## [Exercise directions]
Search the records for the string "leaf", then copy each line that has it.

## [Information supplied]

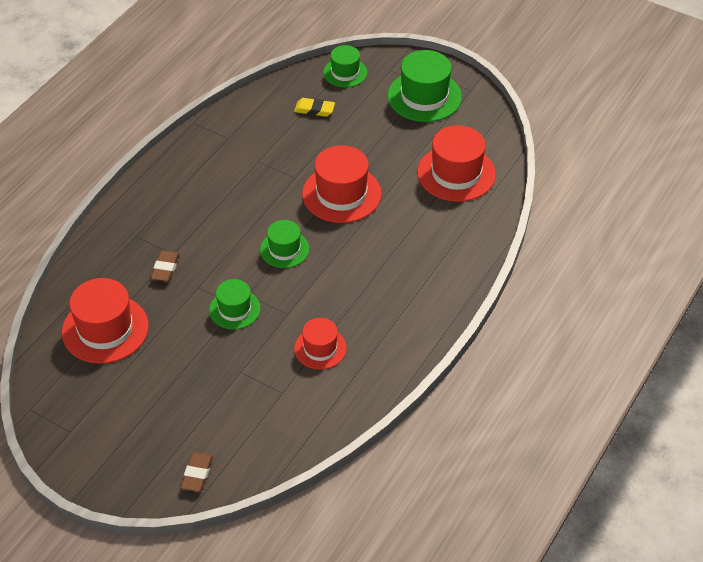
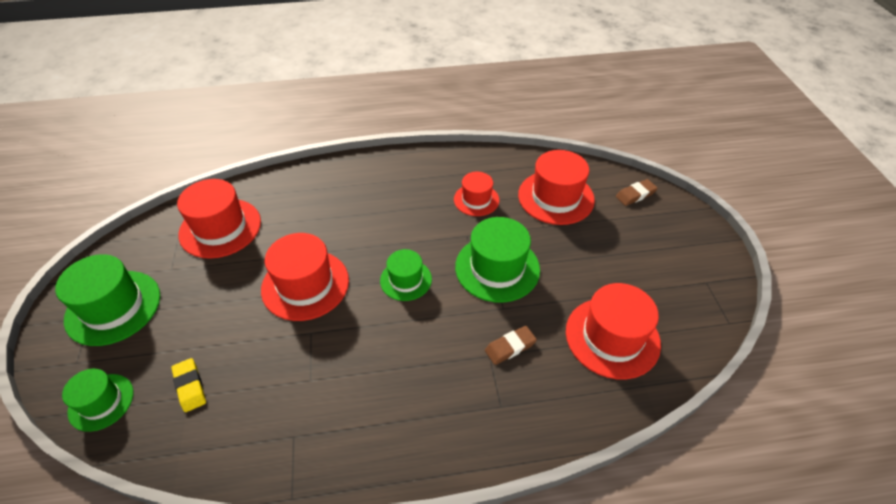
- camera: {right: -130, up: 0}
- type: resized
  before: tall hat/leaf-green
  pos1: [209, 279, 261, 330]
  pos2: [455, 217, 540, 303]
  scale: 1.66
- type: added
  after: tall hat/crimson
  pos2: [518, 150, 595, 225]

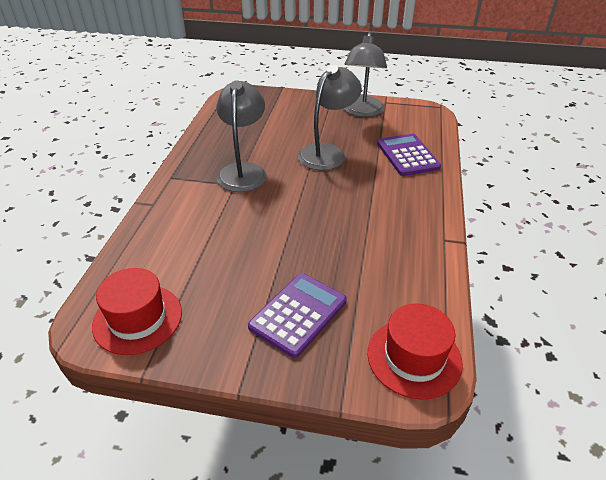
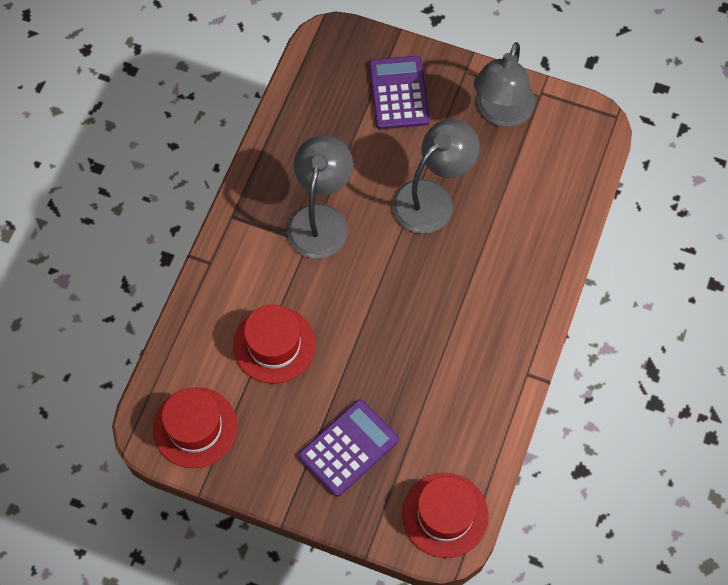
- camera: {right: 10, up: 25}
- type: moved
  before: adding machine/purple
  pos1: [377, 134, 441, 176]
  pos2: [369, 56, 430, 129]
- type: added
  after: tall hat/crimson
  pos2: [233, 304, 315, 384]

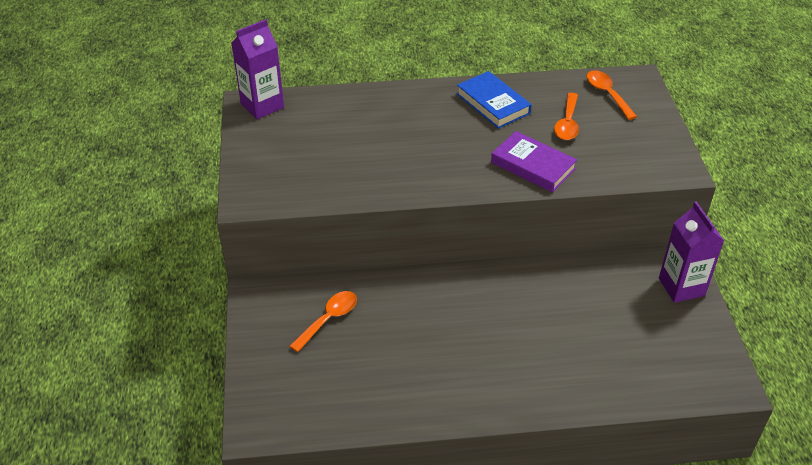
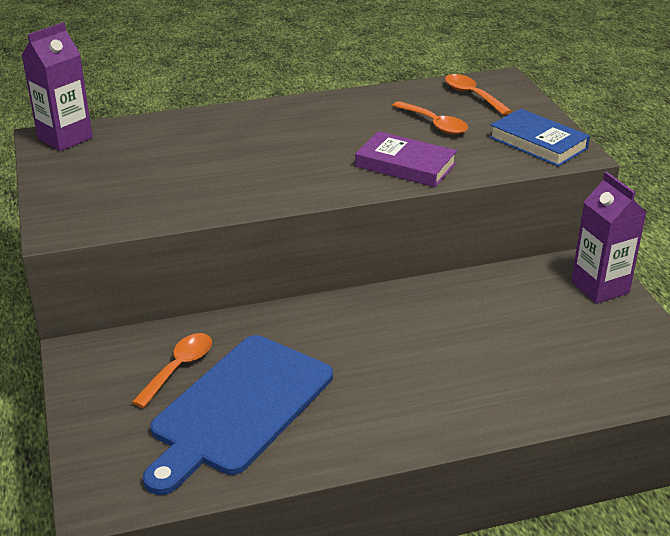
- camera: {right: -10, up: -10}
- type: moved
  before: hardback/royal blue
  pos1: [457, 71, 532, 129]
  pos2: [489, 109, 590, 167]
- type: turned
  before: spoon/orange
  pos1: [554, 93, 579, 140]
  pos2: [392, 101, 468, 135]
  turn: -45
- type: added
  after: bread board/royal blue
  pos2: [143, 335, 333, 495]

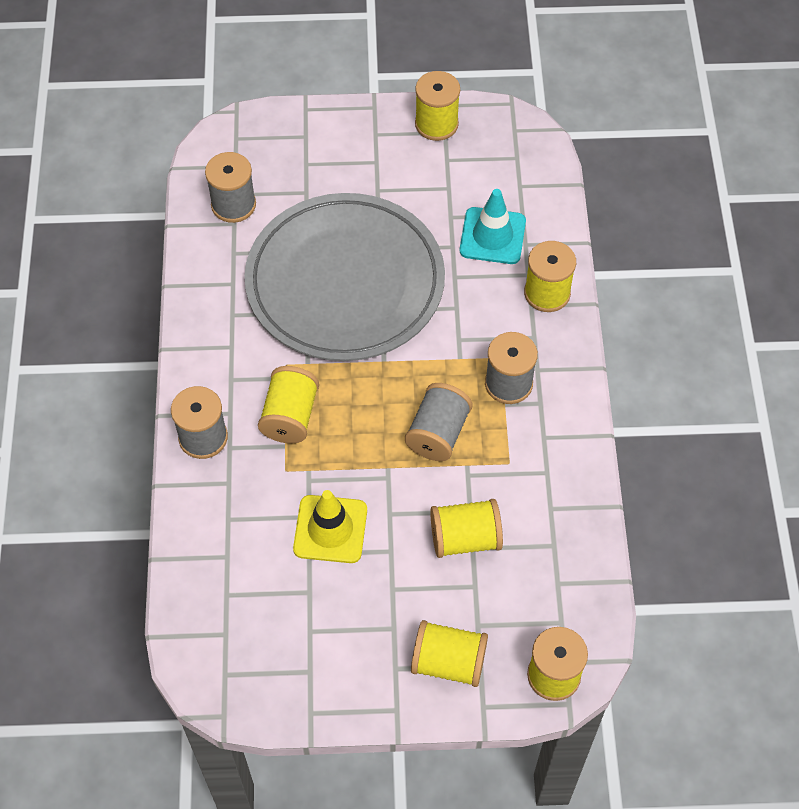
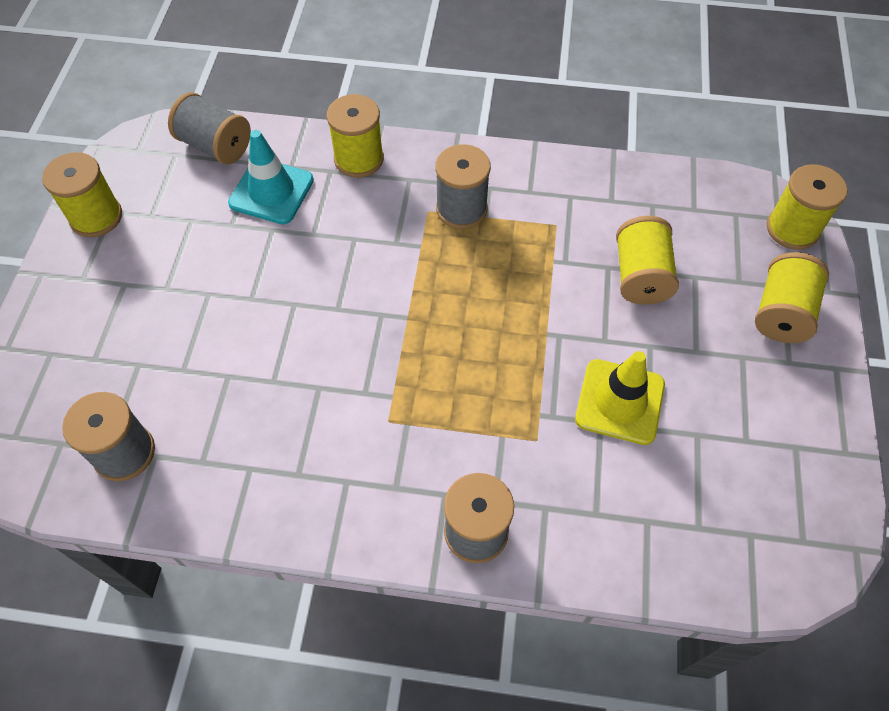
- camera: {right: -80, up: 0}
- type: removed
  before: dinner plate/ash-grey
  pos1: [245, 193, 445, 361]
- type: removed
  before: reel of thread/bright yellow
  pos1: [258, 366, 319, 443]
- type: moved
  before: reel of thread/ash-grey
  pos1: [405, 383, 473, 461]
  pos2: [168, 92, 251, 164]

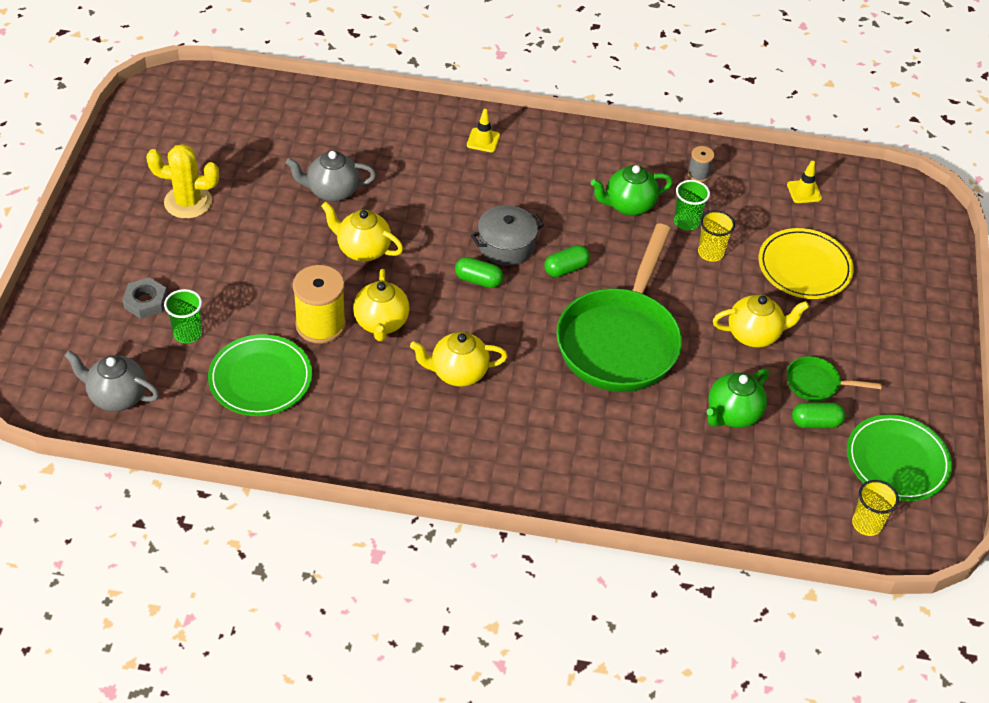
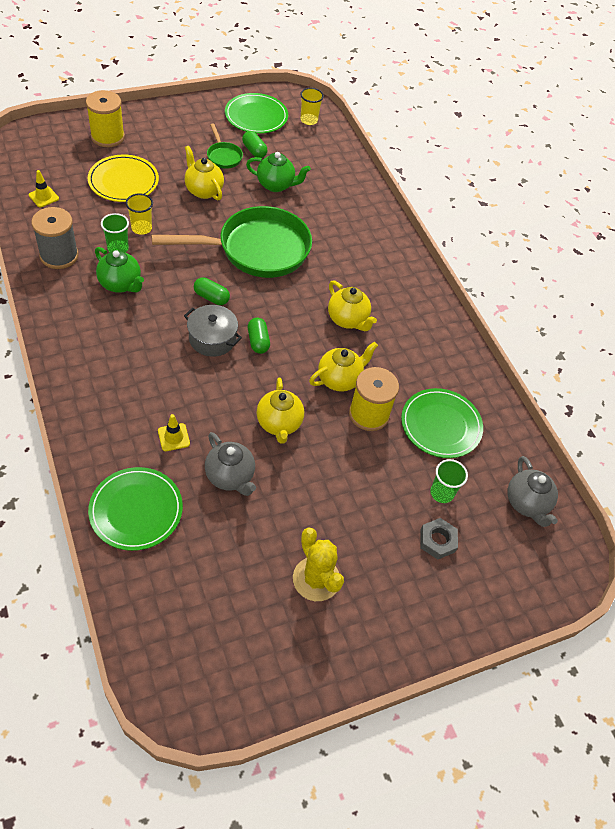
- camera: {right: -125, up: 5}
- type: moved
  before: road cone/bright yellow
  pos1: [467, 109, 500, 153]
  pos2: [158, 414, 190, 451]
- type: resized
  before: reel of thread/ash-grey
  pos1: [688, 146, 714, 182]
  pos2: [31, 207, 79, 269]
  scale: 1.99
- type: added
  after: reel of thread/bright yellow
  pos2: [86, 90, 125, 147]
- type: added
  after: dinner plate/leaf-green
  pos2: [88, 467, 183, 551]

## [Problem solution]
  before: tall hat/leaf-green
  after: dinner plate/leaf-green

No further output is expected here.